*Work required*.
Rewrite every row below with "white plastic kettle" changed to "white plastic pitcher" wherever it occurs and nothing else altered. Omit the pictures.

*Data for this exercise*.

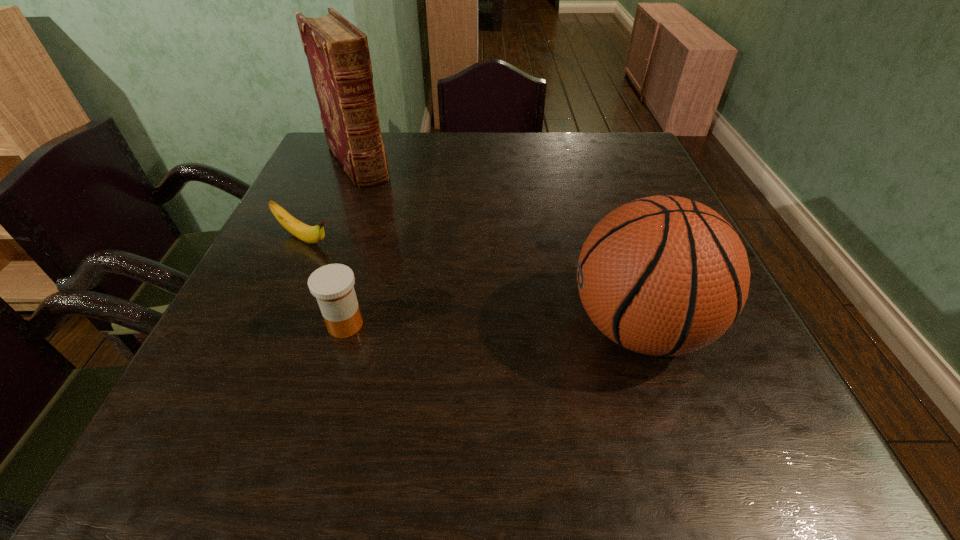
This screenshot has width=960, height=540. I want to click on free space on the desktop that is between the second shortest object and the basketball and is positioned on the spine side of the tallest object, so click(477, 326).

Where is `vacant space on the desktop that is between the medicine and the second tallest object and is positioned at the stem of the shortest object`? This screenshot has width=960, height=540. vacant space on the desktop that is between the medicine and the second tallest object and is positioned at the stem of the shortest object is located at coordinates (474, 326).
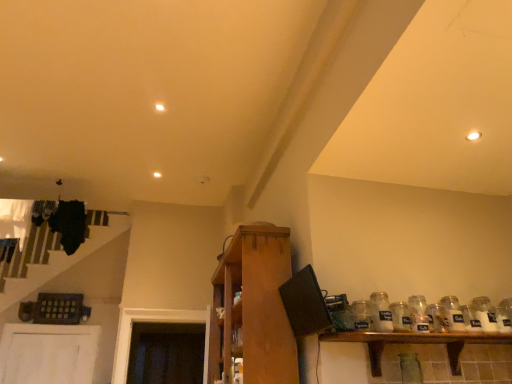
Locate an element on the screen. The height and width of the screenshot is (384, 512). free spot to the right of clear glass jar at shelf right, which is the 4th glass jar in right-to-left order is located at coordinates [383, 333].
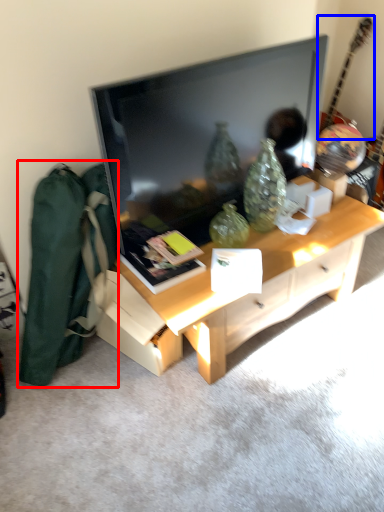
Question: Which object is closer to the camera taking this photo, messenger bag (highlighted by a red box) or guitar (highlighted by a blue box)?

Choices:
 (A) messenger bag
 (B) guitar

Answer: (A)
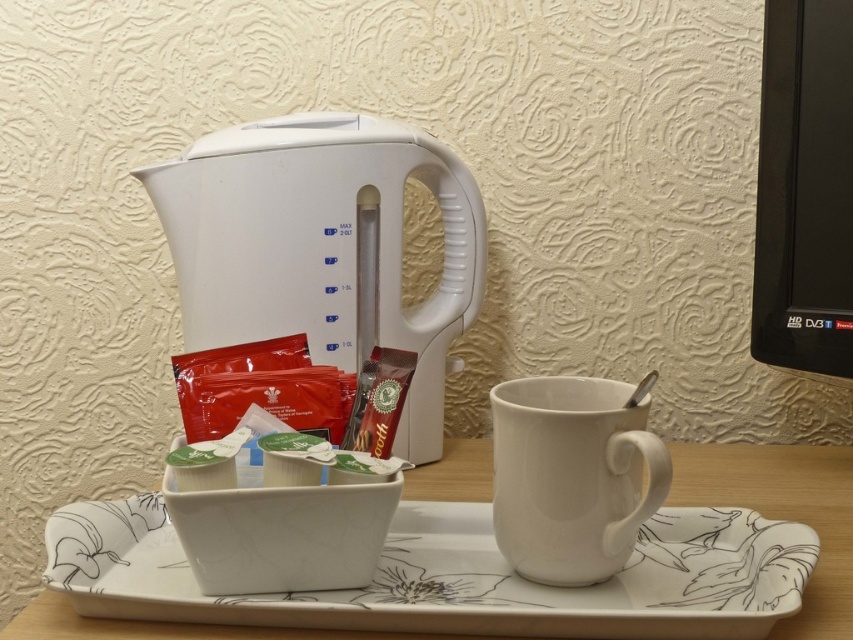
Can you confirm if black plastic monitor at upper right is positioned to the right of white ceramic mug at lower center?

Indeed, black plastic monitor at upper right is positioned on the right side of white ceramic mug at lower center.

Between black plastic monitor at upper right and white ceramic mug at lower center, which one is positioned higher?

black plastic monitor at upper right is higher up.

Find the location of a particular element. The image size is (853, 640). black plastic monitor at upper right is located at coordinates 804,189.

Who is shorter, white plastic kettle at upper center or white ceramic mug at lower center?

white ceramic mug at lower center

This screenshot has width=853, height=640. Find the location of `white plastic kettle at upper center`. white plastic kettle at upper center is located at coordinates (322, 246).

What do you see at coordinates (322, 246) in the screenshot? I see `white plastic kettle at upper center` at bounding box center [322, 246].

The width and height of the screenshot is (853, 640). In order to click on white plastic kettle at upper center in this screenshot , I will do `click(322, 246)`.

Does white plastic kettle at upper center appear on the right side of white ceramic tray at center?

In fact, white plastic kettle at upper center is to the left of white ceramic tray at center.

Can you confirm if white plastic kettle at upper center is positioned to the left of white ceramic tray at center?

Yes, white plastic kettle at upper center is to the left of white ceramic tray at center.

Is point (373, 211) positioned after point (503, 563)?

Yes, it is.

At what (x,y) coordinates should I click in order to perform the action: click on white plastic kettle at upper center. Please return your answer as a coordinate pair (x, y). The height and width of the screenshot is (640, 853). Looking at the image, I should click on (322, 246).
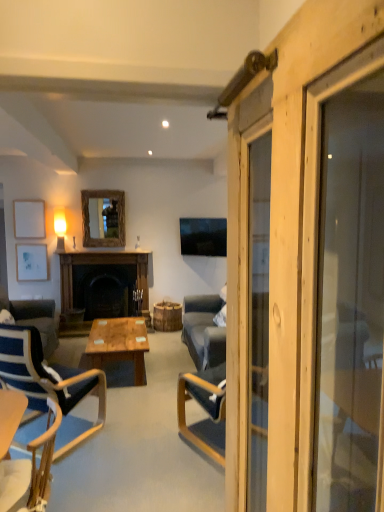
The height and width of the screenshot is (512, 384). What are the coordinates of `wooden frame mirror at upper center` in the screenshot? It's located at (103, 218).

The image size is (384, 512). Identify the location of white matte picture frame at upper left, the 1th picture frame from the top. (29, 219).

The height and width of the screenshot is (512, 384). I want to click on blue fabric chair at left, which is the 1th chair in back-to-front order, so (47, 379).

Describe the element at coordinates (47, 379) in the screenshot. This screenshot has width=384, height=512. I see `blue fabric chair at left, which is the 1th chair in back-to-front order` at that location.

At what (x,y) coordinates should I click in order to perform the action: click on white matte picture frame at left, the 1th picture frame ordered from the bottom. Please return your answer as a coordinate pair (x, y). Looking at the image, I should click on (32, 262).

*Task result*.
This screenshot has width=960, height=540. I want to click on free space on the desktop that is between the second shortest object and the basketball and is positioned on the spine side of the tallest object, so click(477, 326).

Where is `vacant space on the desktop that is between the medicine and the second tallest object and is positioned at the stem of the shortest object`? This screenshot has width=960, height=540. vacant space on the desktop that is between the medicine and the second tallest object and is positioned at the stem of the shortest object is located at coordinates (474, 326).
Locate an element on the screen. The height and width of the screenshot is (384, 512). free spot to the right of clear glass jar at shelf right, which is the 4th glass jar in right-to-left order is located at coordinates [383, 333].
Question: Which object is closer to the camera taking this photo, messenger bag (highlighted by a red box) or guitar (highlighted by a blue box)?

Choices:
 (A) messenger bag
 (B) guitar

Answer: (A)
Can you confirm if black plastic monitor at upper right is positioned to the right of white ceramic mug at lower center?

Indeed, black plastic monitor at upper right is positioned on the right side of white ceramic mug at lower center.

Between black plastic monitor at upper right and white ceramic mug at lower center, which one is positioned higher?

black plastic monitor at upper right is higher up.

Find the location of a particular element. The image size is (853, 640). black plastic monitor at upper right is located at coordinates 804,189.

Who is shorter, white plastic pitcher at upper center or white ceramic mug at lower center?

white ceramic mug at lower center

This screenshot has width=853, height=640. Find the location of `white plastic pitcher at upper center`. white plastic pitcher at upper center is located at coordinates (322, 246).

What do you see at coordinates (322, 246) in the screenshot? I see `white plastic pitcher at upper center` at bounding box center [322, 246].

The width and height of the screenshot is (853, 640). In order to click on white plastic pitcher at upper center in this screenshot , I will do `click(322, 246)`.

Does white plastic pitcher at upper center appear on the right side of white ceramic tray at center?

In fact, white plastic pitcher at upper center is to the left of white ceramic tray at center.

Can you confirm if white plastic pitcher at upper center is positioned to the left of white ceramic tray at center?

Yes, white plastic pitcher at upper center is to the left of white ceramic tray at center.

Is point (373, 211) positioned after point (503, 563)?

Yes, it is.

At what (x,y) coordinates should I click in order to perform the action: click on white plastic pitcher at upper center. Please return your answer as a coordinate pair (x, y). The height and width of the screenshot is (640, 853). Looking at the image, I should click on (322, 246).
The height and width of the screenshot is (512, 384). What are the coordinates of `wooden frame mirror at upper center` in the screenshot? It's located at (103, 218).

The image size is (384, 512). Identify the location of white matte picture frame at upper left, the 1th picture frame from the top. (29, 219).

The height and width of the screenshot is (512, 384). I want to click on blue fabric chair at left, which is the 1th chair in back-to-front order, so (47, 379).

Describe the element at coordinates (47, 379) in the screenshot. This screenshot has width=384, height=512. I see `blue fabric chair at left, which is the 1th chair in back-to-front order` at that location.

At what (x,y) coordinates should I click in order to perform the action: click on white matte picture frame at left, the 1th picture frame ordered from the bottom. Please return your answer as a coordinate pair (x, y). Looking at the image, I should click on (32, 262).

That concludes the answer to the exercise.